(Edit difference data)
* * *

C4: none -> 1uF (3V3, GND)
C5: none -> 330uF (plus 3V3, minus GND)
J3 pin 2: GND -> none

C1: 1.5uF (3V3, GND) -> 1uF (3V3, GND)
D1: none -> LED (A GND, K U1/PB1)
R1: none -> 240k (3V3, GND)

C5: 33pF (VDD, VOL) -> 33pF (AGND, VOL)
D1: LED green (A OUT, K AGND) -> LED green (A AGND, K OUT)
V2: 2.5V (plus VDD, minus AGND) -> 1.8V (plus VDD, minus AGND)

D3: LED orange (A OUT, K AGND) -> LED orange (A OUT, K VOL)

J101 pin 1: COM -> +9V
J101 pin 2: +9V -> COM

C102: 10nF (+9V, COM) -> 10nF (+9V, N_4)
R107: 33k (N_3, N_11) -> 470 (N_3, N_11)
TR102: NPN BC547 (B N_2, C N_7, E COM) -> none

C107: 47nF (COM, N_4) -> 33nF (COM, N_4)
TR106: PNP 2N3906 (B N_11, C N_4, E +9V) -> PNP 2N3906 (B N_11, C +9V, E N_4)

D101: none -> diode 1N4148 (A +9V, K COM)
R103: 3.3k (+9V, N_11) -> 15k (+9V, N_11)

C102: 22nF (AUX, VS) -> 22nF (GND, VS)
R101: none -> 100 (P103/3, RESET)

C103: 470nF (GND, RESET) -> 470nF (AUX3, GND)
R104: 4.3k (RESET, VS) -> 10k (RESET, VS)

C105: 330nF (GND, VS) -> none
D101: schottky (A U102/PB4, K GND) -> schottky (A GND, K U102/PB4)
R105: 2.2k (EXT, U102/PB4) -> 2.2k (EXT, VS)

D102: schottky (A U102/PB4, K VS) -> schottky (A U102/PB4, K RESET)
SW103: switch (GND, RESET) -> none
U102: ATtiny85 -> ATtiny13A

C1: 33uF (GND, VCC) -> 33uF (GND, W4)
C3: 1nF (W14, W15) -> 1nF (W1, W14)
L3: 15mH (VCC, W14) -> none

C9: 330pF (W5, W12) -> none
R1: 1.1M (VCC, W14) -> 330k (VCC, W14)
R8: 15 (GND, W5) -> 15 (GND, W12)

* * *

**Work instructions**
The goal is a faithful transcription of every entry above.

**Response box**
C4: none -> 1uF (3V3, GND)
C5: none -> 330uF (plus 3V3, minus GND)
J3 pin 2: GND -> none

C1: 1.5uF (3V3, GND) -> 1uF (3V3, GND)
D1: none -> LED (A GND, K U1/PB1)
R1: none -> 240k (3V3, GND)

C5: 33pF (VDD, VOL) -> 33pF (AGND, VOL)
D1: LED green (A OUT, K AGND) -> LED green (A AGND, K OUT)
V2: 2.5V (plus VDD, minus AGND) -> 1.8V (plus VDD, minus AGND)

D3: LED orange (A OUT, K AGND) -> LED orange (A OUT, K VOL)

J101 pin 1: COM -> +9V
J101 pin 2: +9V -> COM

C102: 10nF (+9V, COM) -> 10nF (+9V, N_4)
R107: 33k (N_3, N_11) -> 470 (N_3, N_11)
TR102: NPN BC547 (B N_2, C N_7, E COM) -> none

C107: 47nF (COM, N_4) -> 33nF (COM, N_4)
TR106: PNP 2N3906 (B N_11, C N_4, E +9V) -> PNP 2N3906 (B N_11, C +9V, E N_4)

D101: none -> diode 1N4148 (A +9V, K COM)
R103: 3.3k (+9V, N_11) -> 15k (+9V, N_11)

C102: 22nF (AUX, VS) -> 22nF (GND, VS)
R101: none -> 100 (P103/3, RESET)

C103: 470nF (GND, RESET) -> 470nF (AUX3, GND)
R104: 4.3k (RESET, VS) -> 10k (RESET, VS)

C105: 330nF (GND, VS) -> none
D101: schottky (A U102/PB4, K GND) -> schottky (A GND, K U102/PB4)
R105: 2.2k (EXT, U102/PB4) -> 2.2k (EXT, VS)

D102: schottky (A U102/PB4, K VS) -> schottky (A U102/PB4, K RESET)
SW103: switch (GND, RESET) -> none
U102: ATtiny85 -> ATtiny13A

C1: 33uF (GND, VCC) -> 33uF (GND, W4)
C3: 1nF (W14, W15) -> 1nF (W1, W14)
L3: 15mH (VCC, W14) -> none

C9: 330pF (W5, W12) -> none
R1: 1.1M (VCC, W14) -> 330k (VCC, W14)
R8: 15 (GND, W5) -> 15 (GND, W12)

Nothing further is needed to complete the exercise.